Content starts

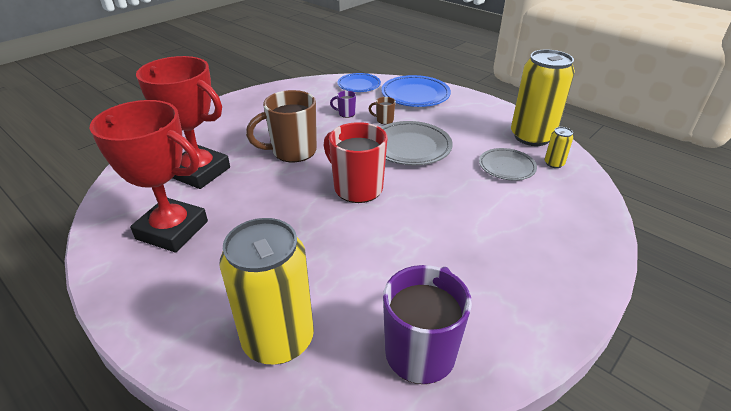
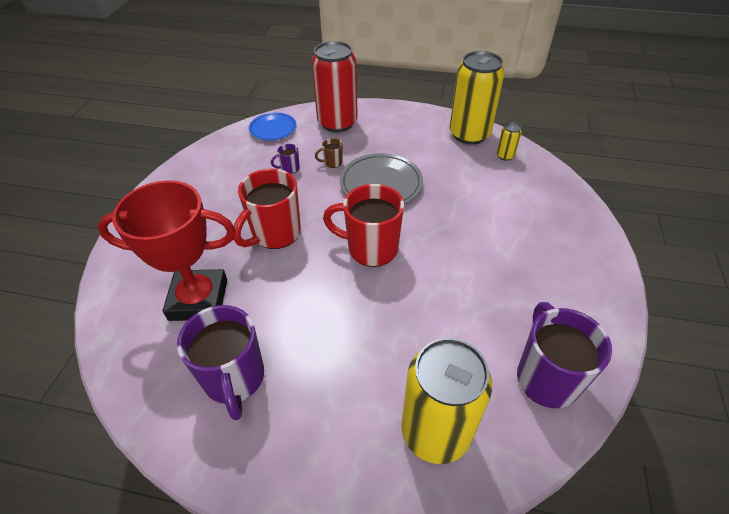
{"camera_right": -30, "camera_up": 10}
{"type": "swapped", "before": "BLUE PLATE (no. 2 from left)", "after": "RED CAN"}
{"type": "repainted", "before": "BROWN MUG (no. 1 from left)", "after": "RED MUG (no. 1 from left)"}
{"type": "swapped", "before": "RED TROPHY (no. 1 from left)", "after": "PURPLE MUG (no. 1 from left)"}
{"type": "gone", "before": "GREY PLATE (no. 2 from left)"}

Content ends
Content starts

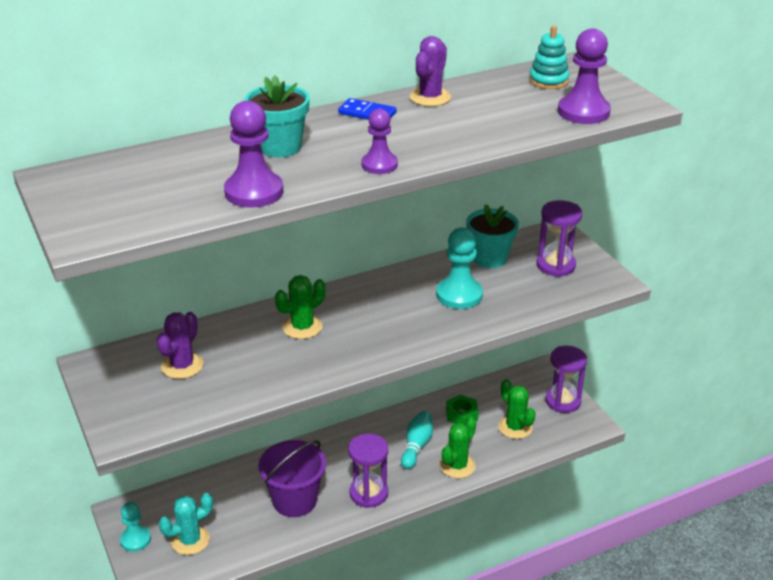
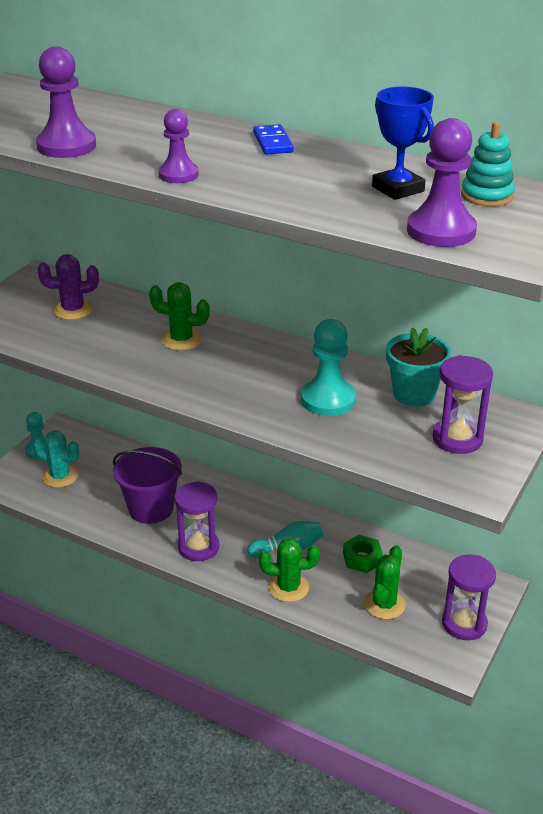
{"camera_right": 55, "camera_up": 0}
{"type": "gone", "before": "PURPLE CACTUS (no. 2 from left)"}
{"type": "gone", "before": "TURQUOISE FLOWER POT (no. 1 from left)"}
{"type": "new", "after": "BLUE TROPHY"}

Content ends

Instructions to follow - Counting only lines that hold the string "PURPLE", give the number of such lines in the records. Write nothing else.

Solved exercise - 2